[Records shown start]

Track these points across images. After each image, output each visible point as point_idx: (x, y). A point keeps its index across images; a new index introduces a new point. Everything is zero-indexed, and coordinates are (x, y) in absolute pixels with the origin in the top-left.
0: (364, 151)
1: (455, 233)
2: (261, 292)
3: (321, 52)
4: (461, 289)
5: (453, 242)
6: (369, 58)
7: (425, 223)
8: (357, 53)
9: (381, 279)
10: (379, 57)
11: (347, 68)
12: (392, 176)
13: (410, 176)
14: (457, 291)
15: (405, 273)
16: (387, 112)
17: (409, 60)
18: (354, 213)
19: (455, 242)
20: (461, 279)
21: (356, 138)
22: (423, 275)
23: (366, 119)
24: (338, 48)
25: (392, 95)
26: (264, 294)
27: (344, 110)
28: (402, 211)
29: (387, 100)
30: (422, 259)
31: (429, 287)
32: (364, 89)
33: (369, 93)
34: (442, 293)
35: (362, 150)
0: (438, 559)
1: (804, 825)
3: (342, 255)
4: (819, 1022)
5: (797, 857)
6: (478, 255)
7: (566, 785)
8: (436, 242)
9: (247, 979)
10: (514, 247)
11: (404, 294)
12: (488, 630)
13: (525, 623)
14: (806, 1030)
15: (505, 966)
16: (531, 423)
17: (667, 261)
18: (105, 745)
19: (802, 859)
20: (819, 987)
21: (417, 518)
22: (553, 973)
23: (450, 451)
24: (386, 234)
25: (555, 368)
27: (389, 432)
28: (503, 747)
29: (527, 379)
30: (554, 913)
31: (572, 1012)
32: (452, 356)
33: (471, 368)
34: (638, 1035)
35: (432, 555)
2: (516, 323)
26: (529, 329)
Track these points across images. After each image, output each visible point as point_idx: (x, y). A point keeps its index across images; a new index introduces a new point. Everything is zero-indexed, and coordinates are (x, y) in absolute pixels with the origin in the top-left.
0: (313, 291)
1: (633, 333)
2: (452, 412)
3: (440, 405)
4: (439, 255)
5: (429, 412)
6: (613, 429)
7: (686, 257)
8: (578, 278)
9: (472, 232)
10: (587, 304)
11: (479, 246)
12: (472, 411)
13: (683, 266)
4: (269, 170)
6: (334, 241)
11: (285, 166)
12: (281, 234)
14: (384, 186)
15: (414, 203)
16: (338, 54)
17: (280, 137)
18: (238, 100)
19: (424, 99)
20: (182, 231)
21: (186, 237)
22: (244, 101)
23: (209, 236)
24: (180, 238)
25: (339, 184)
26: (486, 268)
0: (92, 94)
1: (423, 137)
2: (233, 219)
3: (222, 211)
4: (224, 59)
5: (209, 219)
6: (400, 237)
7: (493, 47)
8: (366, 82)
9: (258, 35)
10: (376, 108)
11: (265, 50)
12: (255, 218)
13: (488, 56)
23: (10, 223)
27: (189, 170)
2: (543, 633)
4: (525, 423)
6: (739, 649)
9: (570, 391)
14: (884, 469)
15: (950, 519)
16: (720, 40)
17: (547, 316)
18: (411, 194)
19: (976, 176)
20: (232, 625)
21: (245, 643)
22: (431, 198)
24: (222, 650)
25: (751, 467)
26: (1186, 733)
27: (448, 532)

[Records shown end]

Exercise aim: Write out the lines from the start of the rows through the line with "32: (364, 89)", substituting "zero-based" for "zero-indexed" and leaving everything else unchanged.

Full output:
Track these points across images. After each image, output each visible point as point_idx: (x, y). A point keeps its index across images; a new index introduces a new point. Everything is zero-based, and coordinates are (x, y) in absolute pixels with the origin in the top-left.
0: (364, 151)
1: (455, 233)
2: (261, 292)
3: (321, 52)
4: (461, 289)
5: (453, 242)
6: (369, 58)
7: (425, 223)
8: (357, 53)
9: (381, 279)
10: (379, 57)
11: (347, 68)
12: (392, 176)
13: (410, 176)
14: (457, 291)
15: (405, 273)
16: (387, 112)
17: (409, 60)
18: (354, 213)
19: (455, 242)
20: (461, 279)
21: (356, 138)
22: (423, 275)
23: (366, 119)
24: (338, 48)
25: (392, 95)
26: (264, 294)
27: (344, 110)
28: (402, 211)
29: (387, 100)
30: (422, 259)
31: (429, 287)
32: (364, 89)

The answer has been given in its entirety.